[[ Source material, beginning ]]

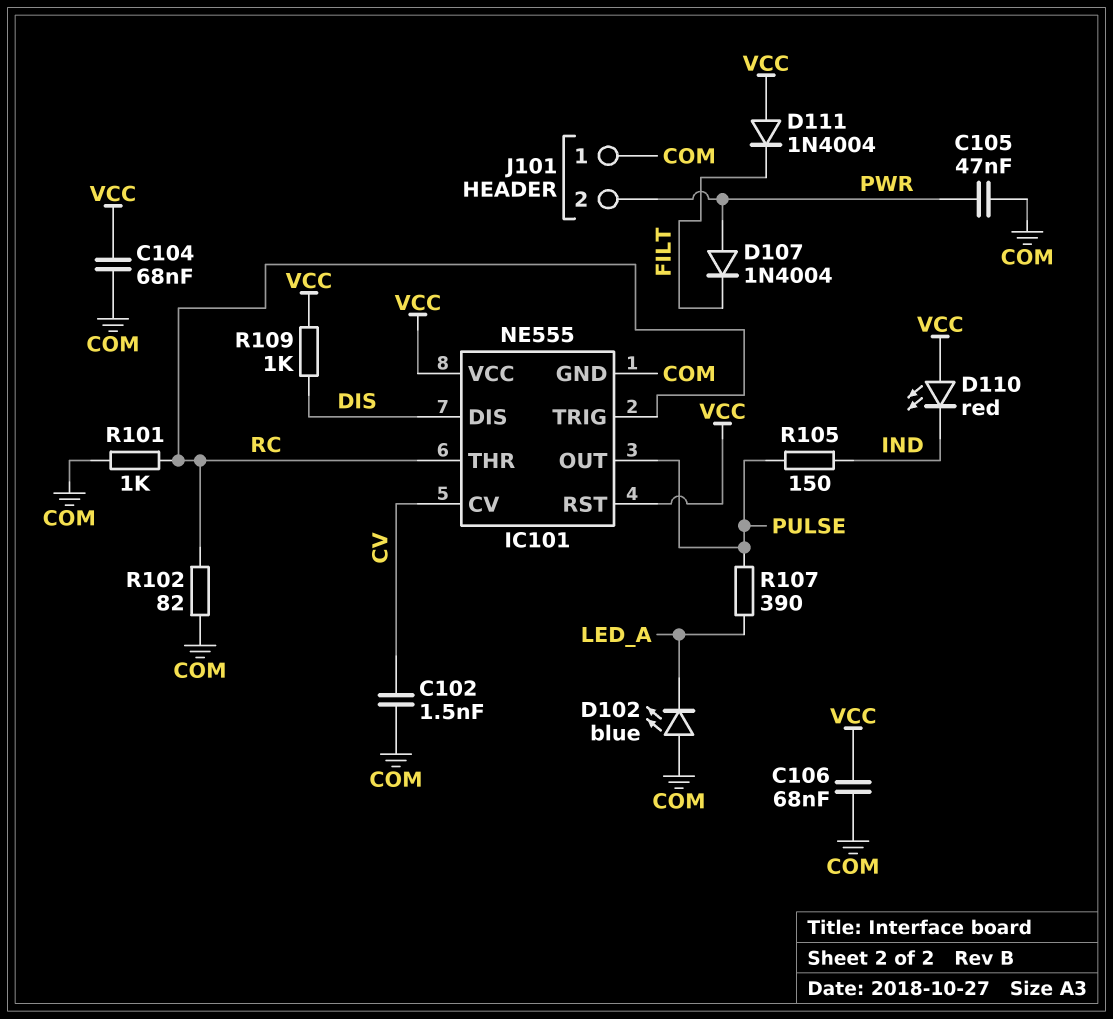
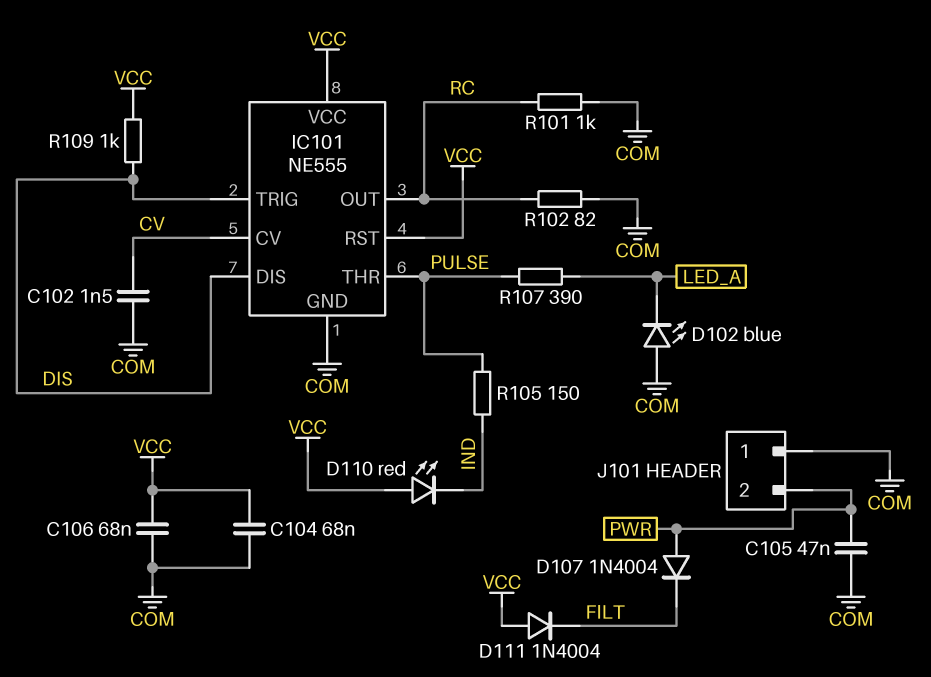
IC101 pin OUT: PULSE -> RC
IC101 pin THR: RC -> PULSE
IC101 pin TRIG: RC -> DIS

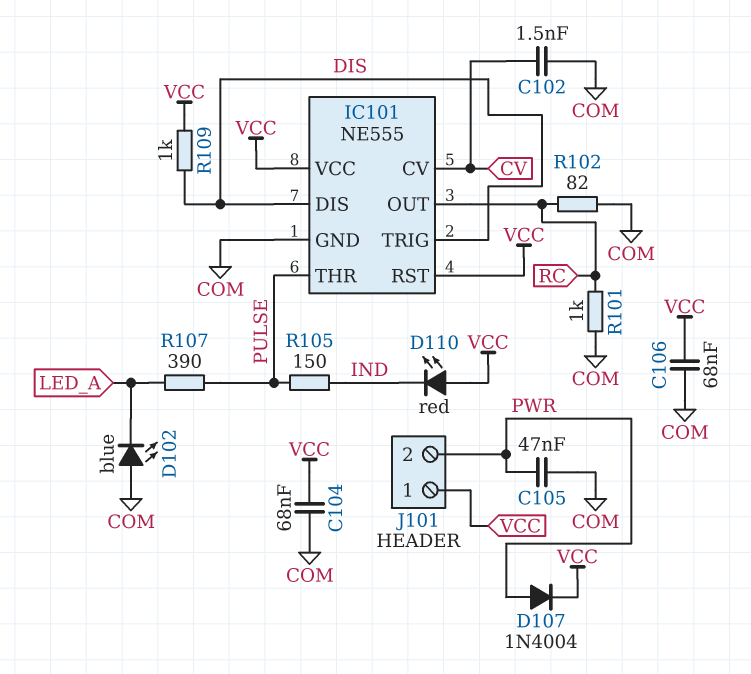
D107: diode 1N4004 (A PWR, K FILT) -> diode 1N4004 (A PWR, K VCC)
D111: diode 1N4004 (A VCC, K FILT) -> none
J101 pin 1: COM -> VCC

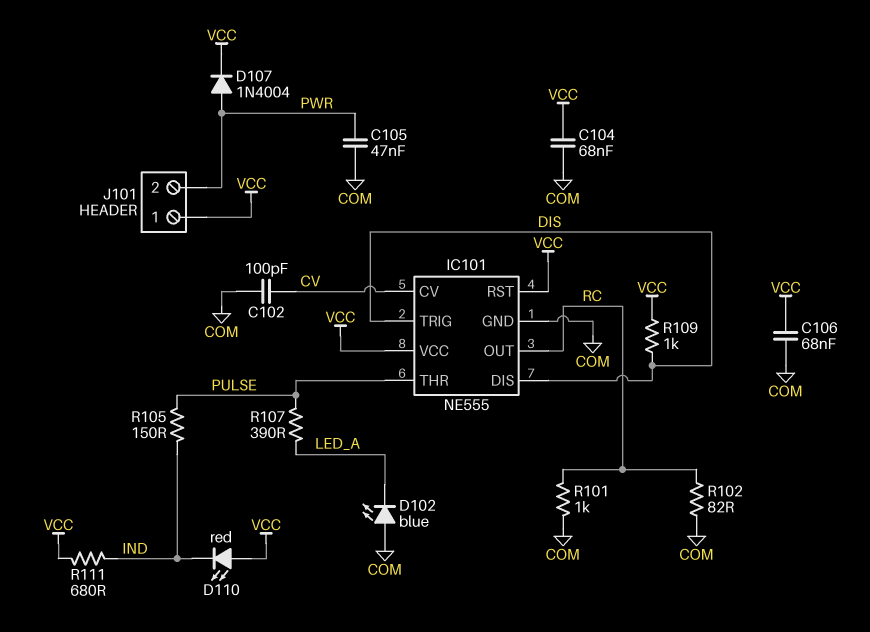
C102: 1.5nF (COM, CV) -> 100pF (COM, CV)
R111: none -> 680 (IND, VCC)

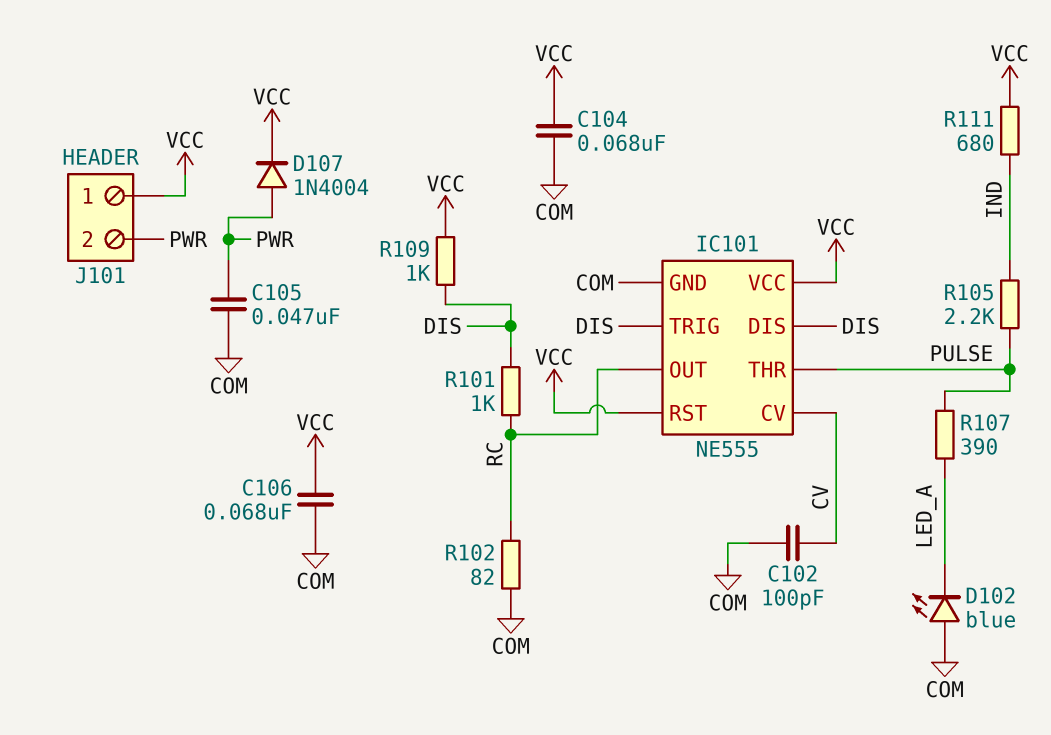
D110: LED red (A VCC, K IND) -> none
R101: 1k (COM, RC) -> 1k (DIS, RC)
R105: 150 (IND, PULSE) -> 2.2k (IND, PULSE)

[[ Source material, end ]]

- [Problem to solve]:
Find the lines of the listing that contain the string "none" and give how many there are, with no other words.

- [Answer below]:
3